__Stored rows__
^^^^^^^^

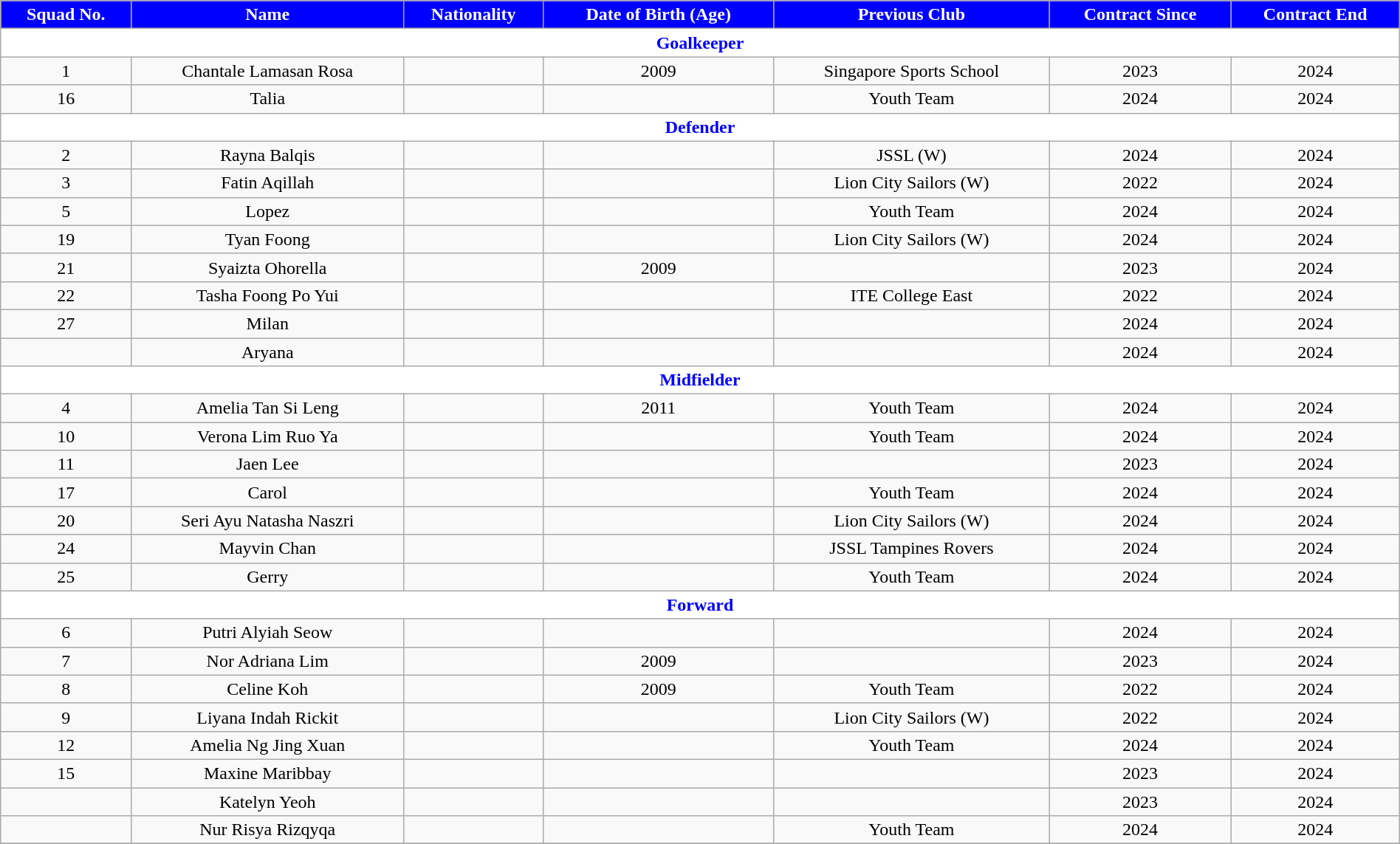
22 (66, 295)
4 (66, 408)
Maxine Maribbay (267, 773)
Contract Since (1140, 15)
25 (66, 577)
21 (66, 267)
Amelia Ng Jing Xuan (267, 745)
Singapore Sports School (911, 71)
Gerry (267, 577)
Milan (267, 323)
JSSL (W) (911, 155)
Celine Koh (267, 689)
24 (66, 549)
Mayvin Chan (267, 549)
Defender (700, 127)
Contract End (1315, 15)
Verona Lim Ruo Ya (267, 436)
Date of Birth (Age) (659, 15)
Katelyn Yeoh (267, 801)
Lopez (267, 211)
5 (66, 211)
19 (66, 239)
Putri Alyiah Seow (267, 633)
Rayna Balqis (267, 155)
Aryana (267, 352)
Previous Club (911, 15)
27 (66, 323)
Nationality (474, 15)
Fatin Aqillah (267, 183)
Goalkeeper (700, 43)
Nur Risya Rizqyqa (267, 830)
Carol (267, 493)
Forward (700, 605)
Chantale Lamasan Rosa (267, 71)
20 (66, 521)
3 (66, 183)
7 (66, 661)
12 (66, 745)
2011 (659, 408)
Tyan Foong (267, 239)
Syaizta Ohorella (267, 267)
16 (66, 99)
Seri Ayu Natasha Naszri (267, 521)
Talia (267, 99)
Tasha Foong Po Yui (267, 295)
17 (66, 493)
15 (66, 773)
Nor Adriana Lim (267, 661)
Midfielder (700, 380)
ITE College East (911, 295)
Jaen Lee (267, 464)
11 (66, 464)
8 (66, 689)
JSSL Tampines Rovers (911, 549)
1 (66, 71)
Amelia Tan Si Leng (267, 408)
Liyana Indah Rickit (267, 717)
2 (66, 155)
9 (66, 717)
6 (66, 633)
Squad No. (66, 15)
10 (66, 436)
Name (267, 15)
Search for the cell housing the specified text and yield its (x, y) center coordinate. 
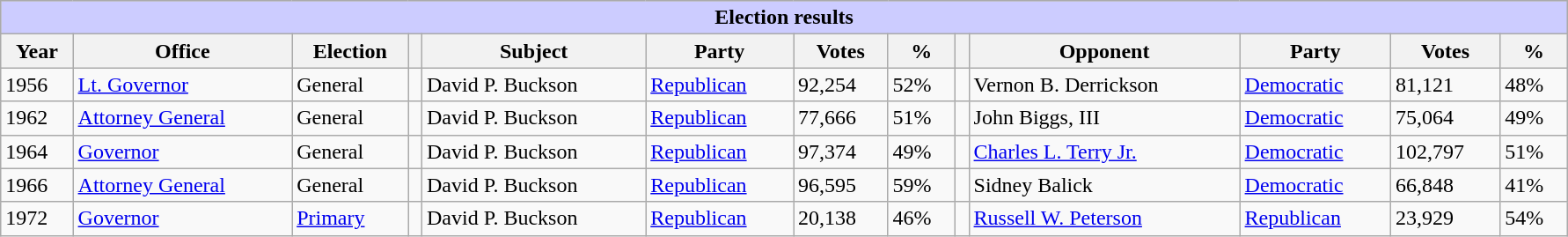
Primary (350, 218)
Office (183, 51)
75,064 (1445, 118)
Charles L. Terry Jr. (1104, 151)
Election results (785, 18)
52% (922, 84)
97,374 (841, 151)
102,797 (1445, 151)
23,929 (1445, 218)
54% (1535, 218)
Election (350, 51)
Sidney Balick (1104, 185)
46% (922, 218)
1962 (37, 118)
77,666 (841, 118)
1966 (37, 185)
Subject (534, 51)
Year (37, 51)
Vernon B. Derrickson (1104, 84)
John Biggs, III (1104, 118)
1964 (37, 151)
59% (922, 185)
20,138 (841, 218)
92,254 (841, 84)
81,121 (1445, 84)
66,848 (1445, 185)
41% (1535, 185)
48% (1535, 84)
1972 (37, 218)
96,595 (841, 185)
Russell W. Peterson (1104, 218)
1956 (37, 84)
Lt. Governor (183, 84)
Opponent (1104, 51)
From the cell containing the given text, extract its center point as (x, y) coordinate. 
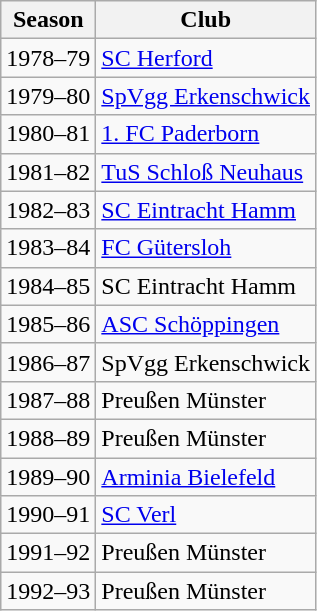
1982–83 (48, 210)
FC Gütersloh (206, 248)
SC Verl (206, 515)
Arminia Bielefeld (206, 477)
1981–82 (48, 172)
Club (206, 20)
1985–86 (48, 324)
TuS Schloß Neuhaus (206, 172)
1979–80 (48, 96)
1. FC Paderborn (206, 134)
1988–89 (48, 438)
1991–92 (48, 553)
SC Herford (206, 58)
1990–91 (48, 515)
1980–81 (48, 134)
1989–90 (48, 477)
1984–85 (48, 286)
1992–93 (48, 591)
1983–84 (48, 248)
1987–88 (48, 400)
1978–79 (48, 58)
1986–87 (48, 362)
ASC Schöppingen (206, 324)
Season (48, 20)
Capture the cell that displays the provided text and extract its (x, y) central coordinate. 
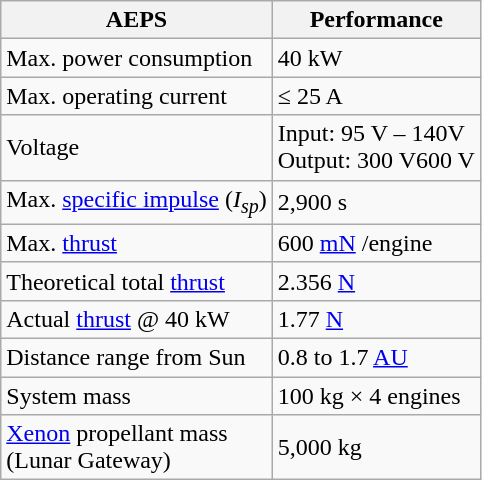
40 kW (376, 58)
Max. specific impulse (Isp) (136, 202)
≤ 25 A (376, 96)
AEPS (136, 20)
Performance (376, 20)
Actual thrust @ 40 kW (136, 319)
Voltage (136, 148)
1.77 N (376, 319)
Max. operating current (136, 96)
5,000 kg (376, 448)
600 mN /engine (376, 243)
Theoretical total thrust (136, 281)
0.8 to 1.7 AU (376, 358)
2.356 N (376, 281)
Max. thrust (136, 243)
100 kg × 4 engines (376, 396)
Xenon propellant mass(Lunar Gateway) (136, 448)
2,900 s (376, 202)
Input: 95 V – 140VOutput: 300 V600 V (376, 148)
Distance range from Sun (136, 358)
System mass (136, 396)
Max. power consumption (136, 58)
For the text-containing cell, return its midpoint in [X, Y] coordinate format. 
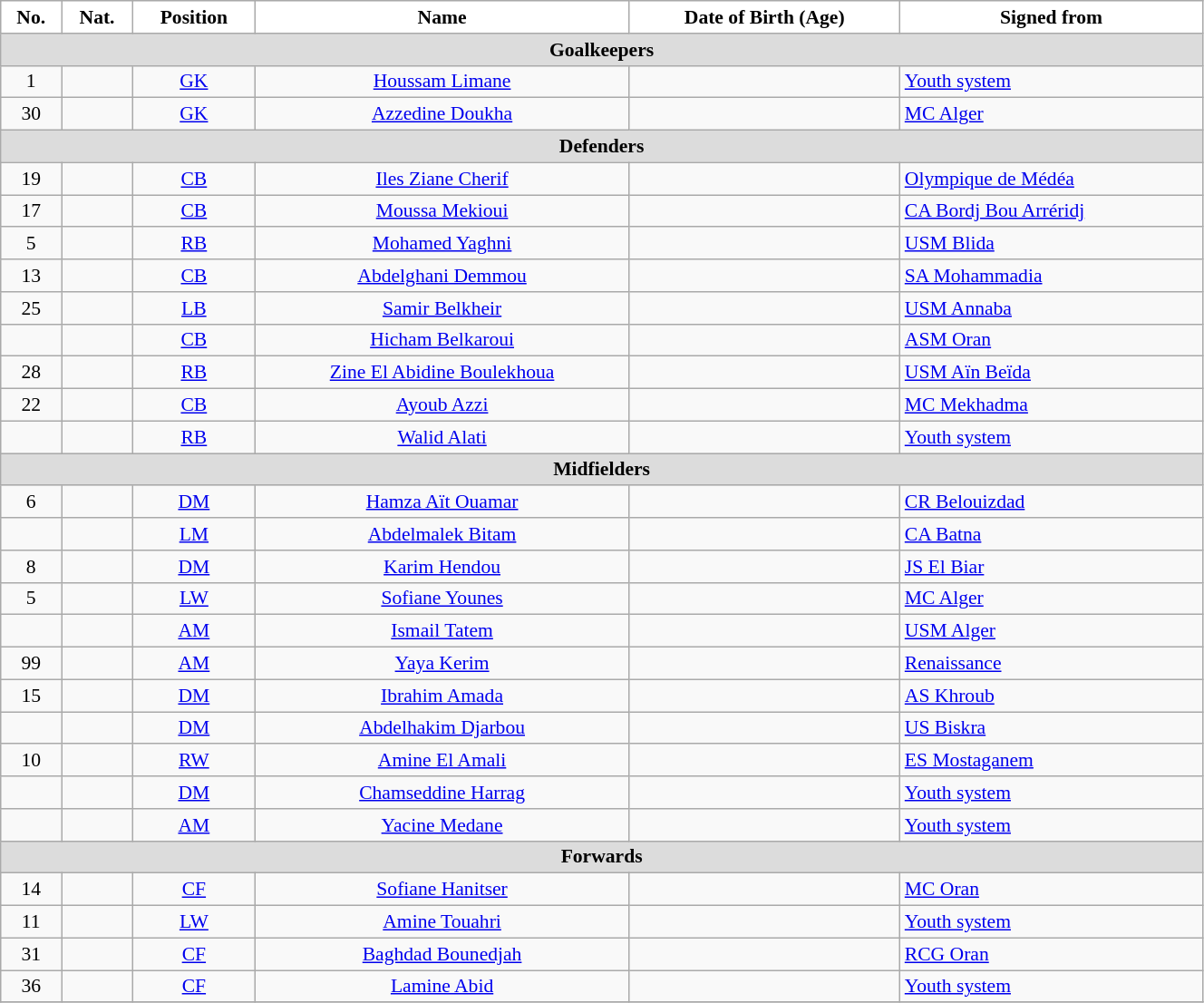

^^^^^^^^

__What the exercise asks__
Please copy the material above word for word, starting at its beginning and ending with the line that contains "From the cell", and leave the pictures out of your answer.

__The output__
22 (66, 295)
4 (66, 408)
Maxine Maribbay (267, 773)
Contract Since (1140, 15)
25 (66, 577)
21 (66, 267)
Amelia Ng Jing Xuan (267, 745)
Singapore Sports School (911, 71)
Gerry (267, 577)
Milan (267, 323)
JSSL (W) (911, 155)
Celine Koh (267, 689)
24 (66, 549)
Mayvin Chan (267, 549)
Defender (700, 127)
Contract End (1315, 15)
Verona Lim Ruo Ya (267, 436)
Date of Birth (Age) (659, 15)
Katelyn Yeoh (267, 801)
Lopez (267, 211)
5 (66, 211)
19 (66, 239)
Putri Alyiah Seow (267, 633)
Rayna Balqis (267, 155)
Aryana (267, 352)
Previous Club (911, 15)
27 (66, 323)
Nationality (474, 15)
Fatin Aqillah (267, 183)
Goalkeeper (700, 43)
Nur Risya Rizqyqa (267, 830)
Carol (267, 493)
Forward (700, 605)
Chantale Lamasan Rosa (267, 71)
20 (66, 521)
3 (66, 183)
7 (66, 661)
12 (66, 745)
2011 (659, 408)
Tyan Foong (267, 239)
Syaizta Ohorella (267, 267)
16 (66, 99)
Seri Ayu Natasha Naszri (267, 521)
Talia (267, 99)
Tasha Foong Po Yui (267, 295)
17 (66, 493)
15 (66, 773)
Nor Adriana Lim (267, 661)
Midfielder (700, 380)
ITE College East (911, 295)
Jaen Lee (267, 464)
11 (66, 464)
8 (66, 689)
JSSL Tampines Rovers (911, 549)
1 (66, 71)
Amelia Tan Si Leng (267, 408)
Liyana Indah Rickit (267, 717)
2 (66, 155)
9 (66, 717)
6 (66, 633)
Squad No. (66, 15)
10 (66, 436)
Name (267, 15)
Search for the cell housing the specified text and yield its (x, y) center coordinate. 
Primary (350, 218)
Office (183, 51)
75,064 (1445, 118)
Charles L. Terry Jr. (1104, 151)
Election results (785, 18)
52% (922, 84)
97,374 (841, 151)
102,797 (1445, 151)
23,929 (1445, 218)
54% (1535, 218)
Election (350, 51)
Sidney Balick (1104, 185)
46% (922, 218)
1962 (37, 118)
77,666 (841, 118)
1966 (37, 185)
Subject (534, 51)
Year (37, 51)
Vernon B. Derrickson (1104, 84)
John Biggs, III (1104, 118)
1964 (37, 151)
59% (922, 185)
20,138 (841, 218)
92,254 (841, 84)
81,121 (1445, 84)
66,848 (1445, 185)
41% (1535, 185)
48% (1535, 84)
1972 (37, 218)
96,595 (841, 185)
Russell W. Peterson (1104, 218)
1956 (37, 84)
Lt. Governor (183, 84)
Opponent (1104, 51)
From the cell containing the given text, extract its center point as (x, y) coordinate. 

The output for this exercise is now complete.